* _Source data_
(begin)
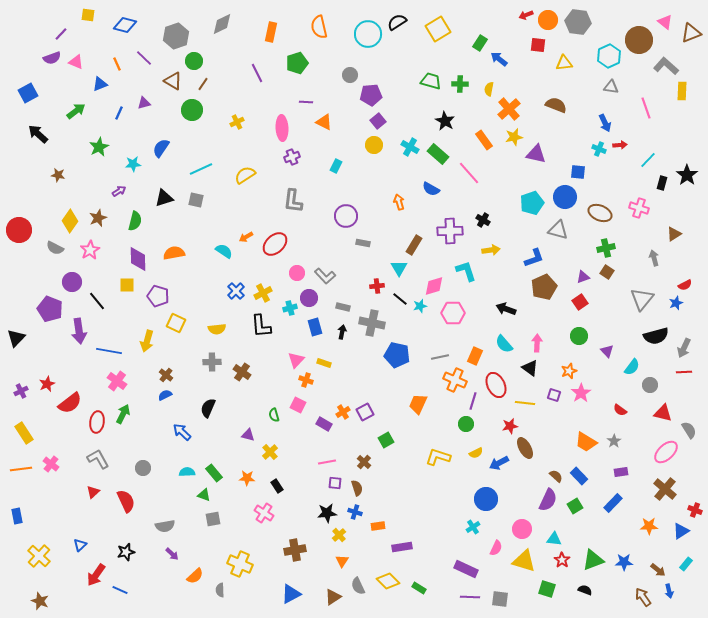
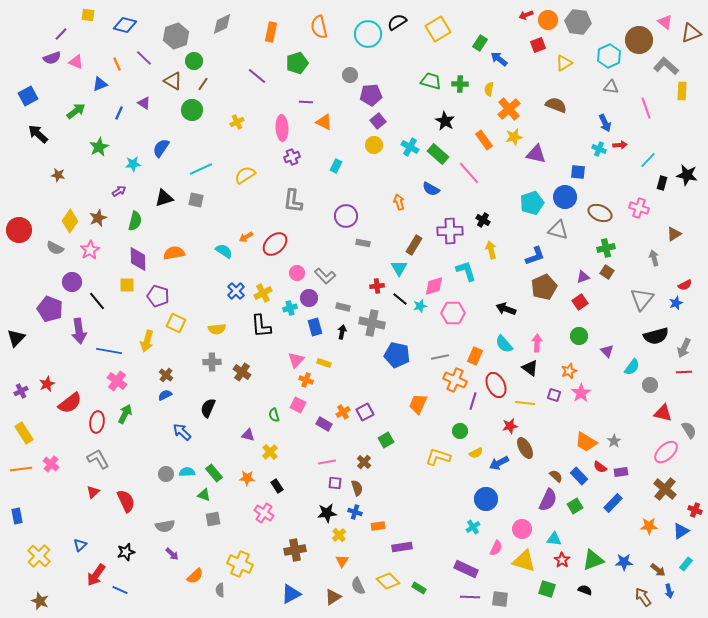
red square at (538, 45): rotated 28 degrees counterclockwise
yellow triangle at (564, 63): rotated 24 degrees counterclockwise
purple line at (257, 73): moved 3 px down; rotated 24 degrees counterclockwise
blue square at (28, 93): moved 3 px down
purple triangle at (144, 103): rotated 48 degrees clockwise
black star at (687, 175): rotated 25 degrees counterclockwise
yellow arrow at (491, 250): rotated 96 degrees counterclockwise
blue L-shape at (534, 258): moved 1 px right, 2 px up
red semicircle at (620, 410): moved 20 px left, 57 px down
green arrow at (123, 414): moved 2 px right
green circle at (466, 424): moved 6 px left, 7 px down
gray circle at (143, 468): moved 23 px right, 6 px down
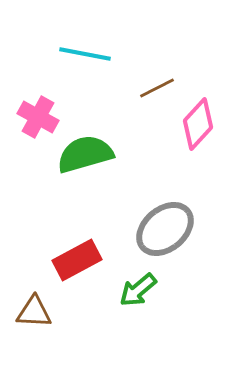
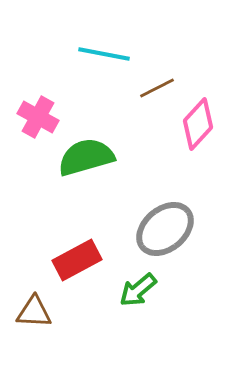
cyan line: moved 19 px right
green semicircle: moved 1 px right, 3 px down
(end)
* _Task statement_
Copy every line of the material above word for word, leaving out the pictures.

* _Complete answer_
red square at (538, 45): rotated 28 degrees counterclockwise
yellow triangle at (564, 63): rotated 24 degrees counterclockwise
purple line at (257, 73): moved 3 px down; rotated 24 degrees counterclockwise
blue square at (28, 93): moved 3 px down
purple triangle at (144, 103): rotated 48 degrees clockwise
black star at (687, 175): rotated 25 degrees counterclockwise
yellow arrow at (491, 250): rotated 96 degrees counterclockwise
blue L-shape at (534, 258): moved 1 px right, 2 px up
red semicircle at (620, 410): moved 20 px left, 57 px down
green arrow at (123, 414): moved 2 px right
green circle at (466, 424): moved 6 px left, 7 px down
gray circle at (143, 468): moved 23 px right, 6 px down
cyan line: moved 19 px right
green semicircle: moved 1 px right, 3 px down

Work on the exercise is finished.